● **Work item**: Find every line in the records that holds the string "RADIO". Copy each one.

============

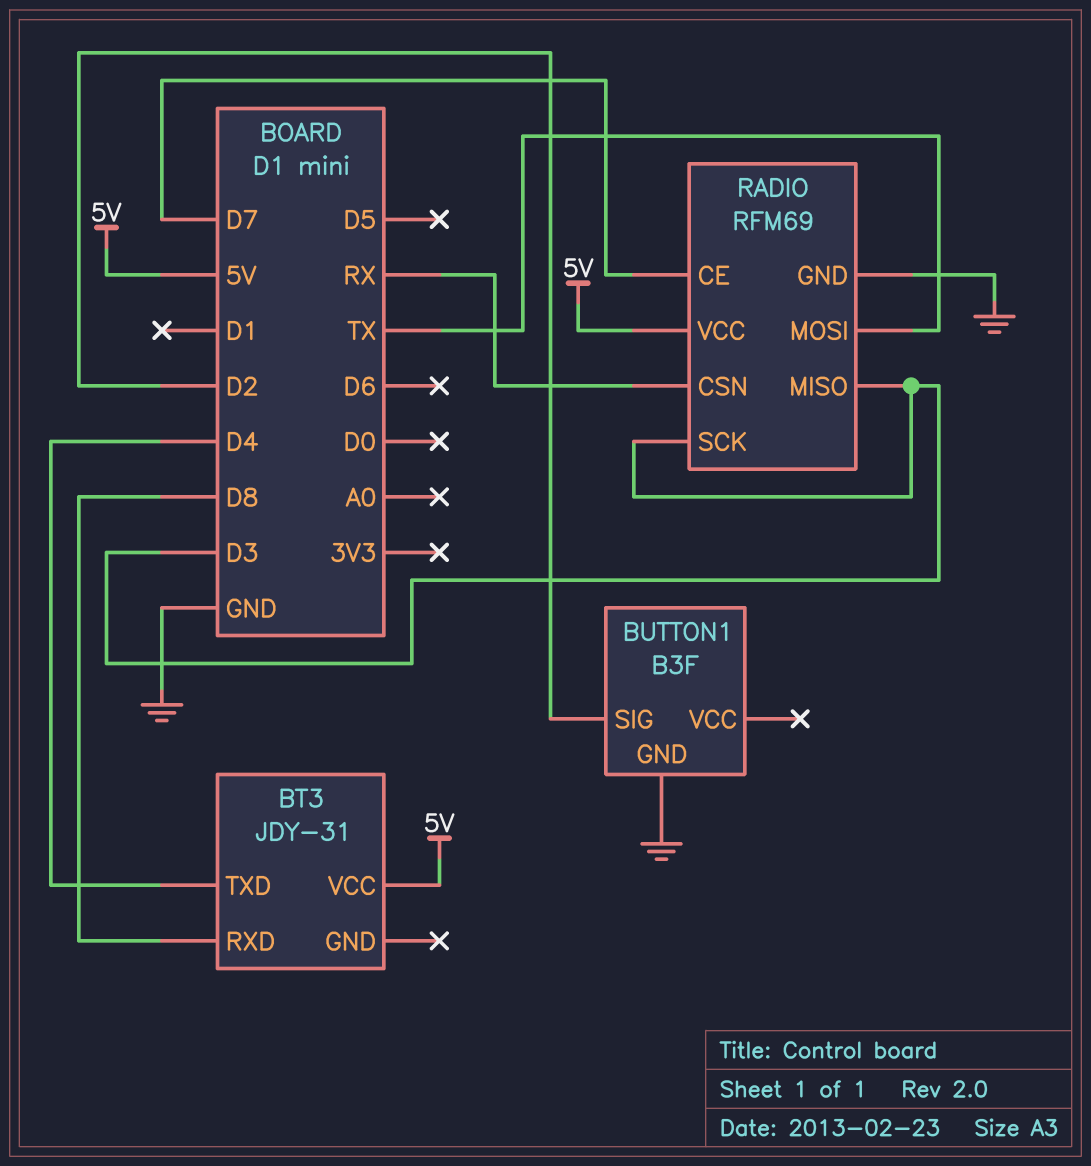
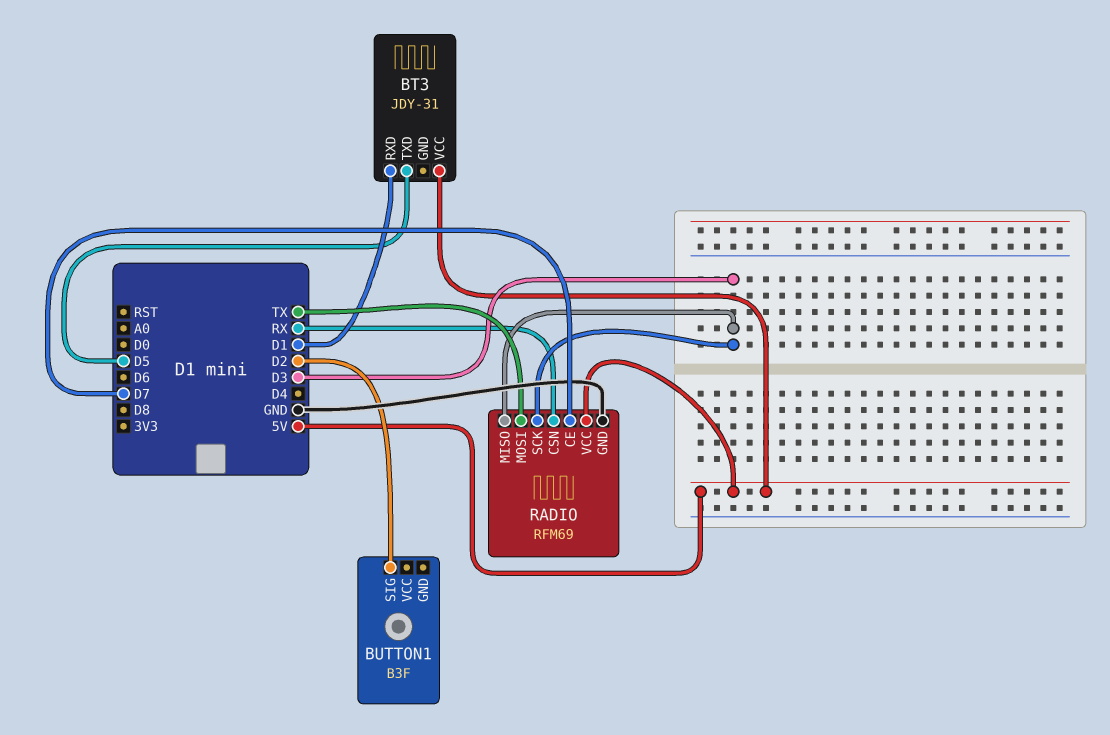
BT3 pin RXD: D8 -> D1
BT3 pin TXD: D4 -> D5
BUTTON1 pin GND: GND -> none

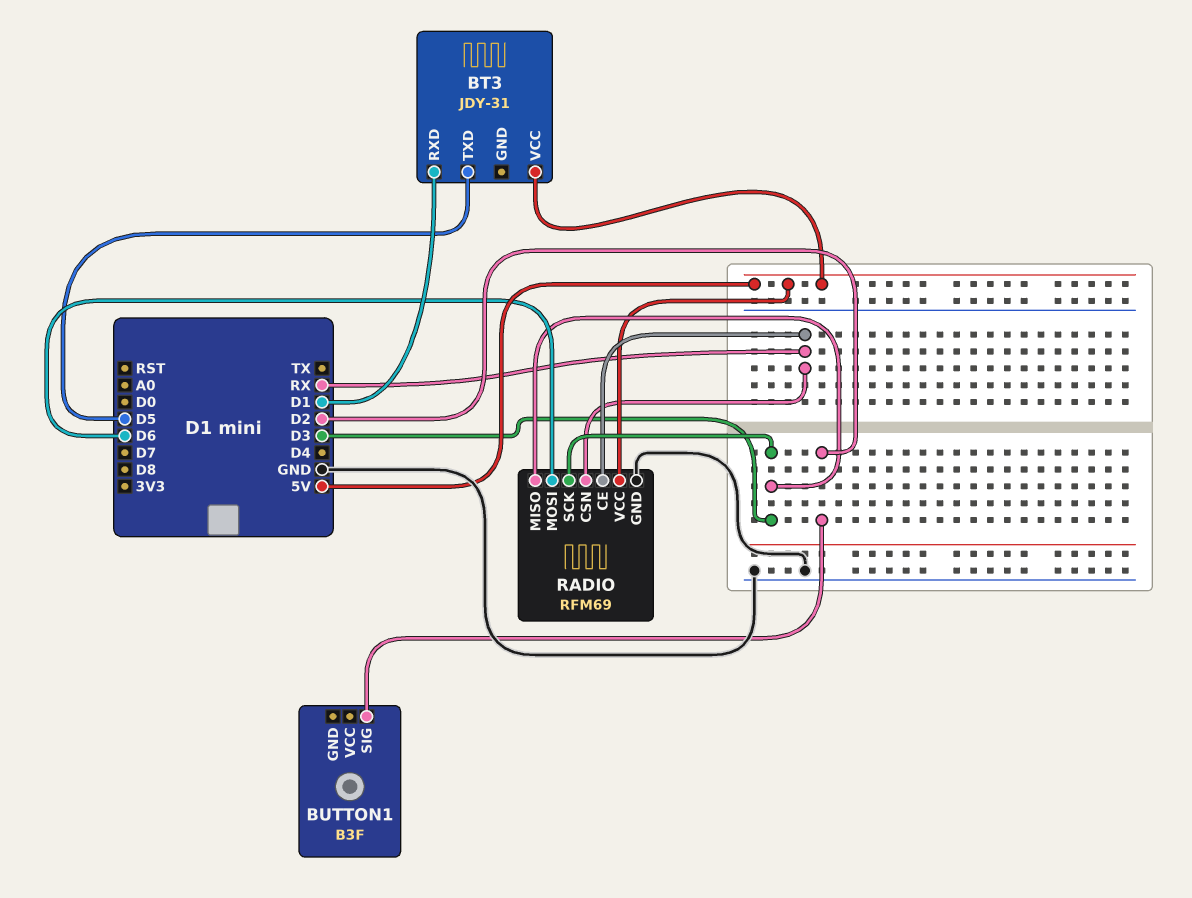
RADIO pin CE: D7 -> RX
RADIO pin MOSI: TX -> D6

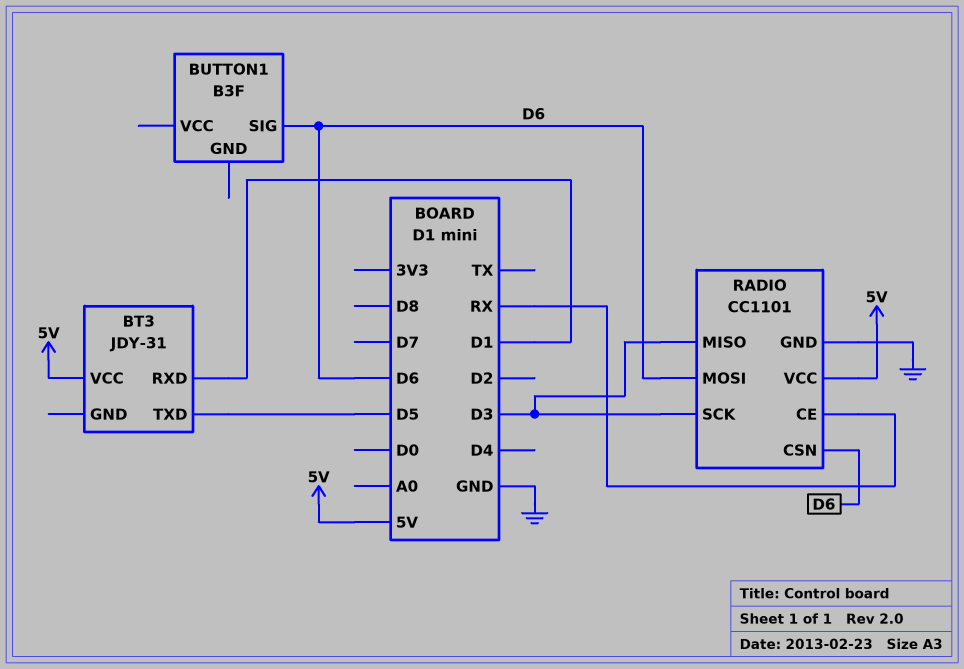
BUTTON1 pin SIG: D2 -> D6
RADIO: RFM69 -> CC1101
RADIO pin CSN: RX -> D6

============

● **Task answer**:
RADIO pin CE: D7 -> RX
RADIO pin MOSI: TX -> D6
RADIO: RFM69 -> CC1101
RADIO pin CSN: RX -> D6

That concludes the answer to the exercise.